+++ The data +++

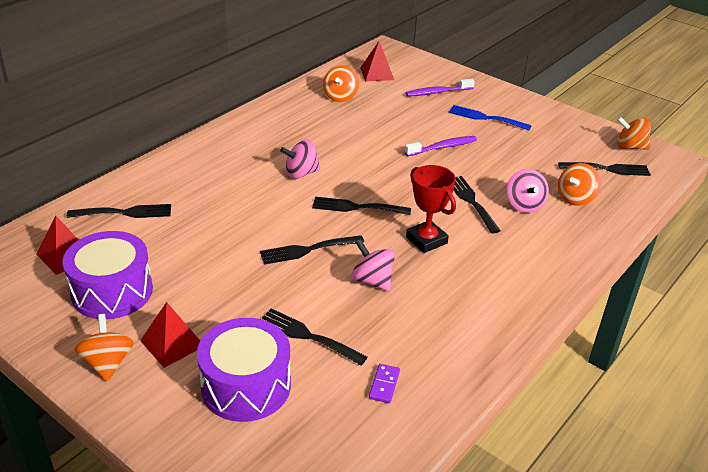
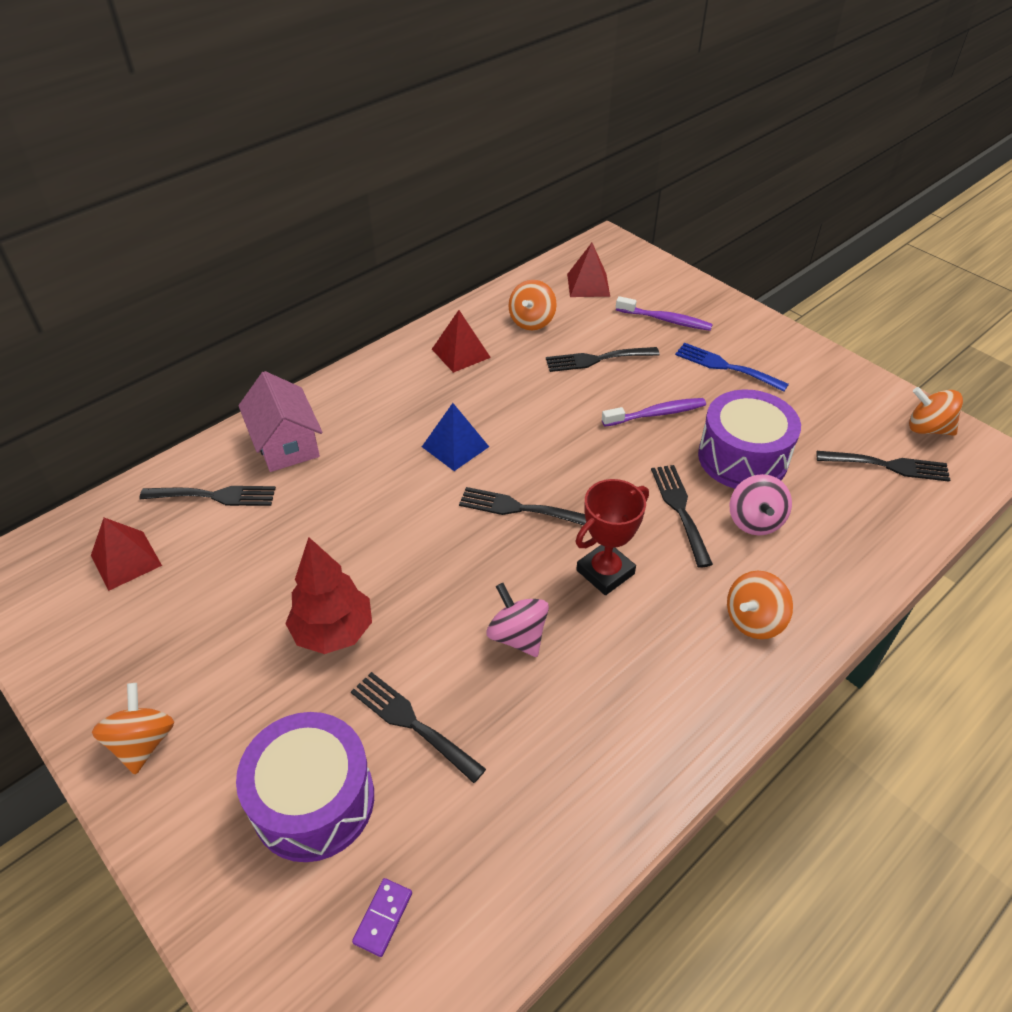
camera: 10 degrees right, 10 degrees up
purple drum [62,231,153,319] -> purple drum moved to [698,389,801,489]
red pyramid [140,302,200,368] -> red pyramid moved to [432,310,491,373]
black fork [260,235,365,265] -> black fork moved to [546,347,660,372]
pink spinning top [280,140,321,179] -> blue pyramid [422,403,489,471]
purple domino [369,364,400,403] -> purple domino moved to [352,878,412,957]
purple toothbrush [406,79,475,96] -> purple toothbrush turned 150 degrees counterclockwise [616,296,713,331]
red trophy [406,165,456,253] -> red trophy turned 75 degrees clockwise [576,479,649,595]
orange spinning top [558,163,601,206] -> orange spinning top moved to [727,571,793,639]
none -> pink house [238,371,322,472]
none -> red tree [285,537,372,654]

+++

What is being asked:
Give the records again without a single change, and exclude the pictures.

Reply:
camera: 10 degrees right, 10 degrees up
purple drum [62,231,153,319] -> purple drum moved to [698,389,801,489]
red pyramid [140,302,200,368] -> red pyramid moved to [432,310,491,373]
black fork [260,235,365,265] -> black fork moved to [546,347,660,372]
pink spinning top [280,140,321,179] -> blue pyramid [422,403,489,471]
purple domino [369,364,400,403] -> purple domino moved to [352,878,412,957]
purple toothbrush [406,79,475,96] -> purple toothbrush turned 150 degrees counterclockwise [616,296,713,331]
red trophy [406,165,456,253] -> red trophy turned 75 degrees clockwise [576,479,649,595]
orange spinning top [558,163,601,206] -> orange spinning top moved to [727,571,793,639]
none -> pink house [238,371,322,472]
none -> red tree [285,537,372,654]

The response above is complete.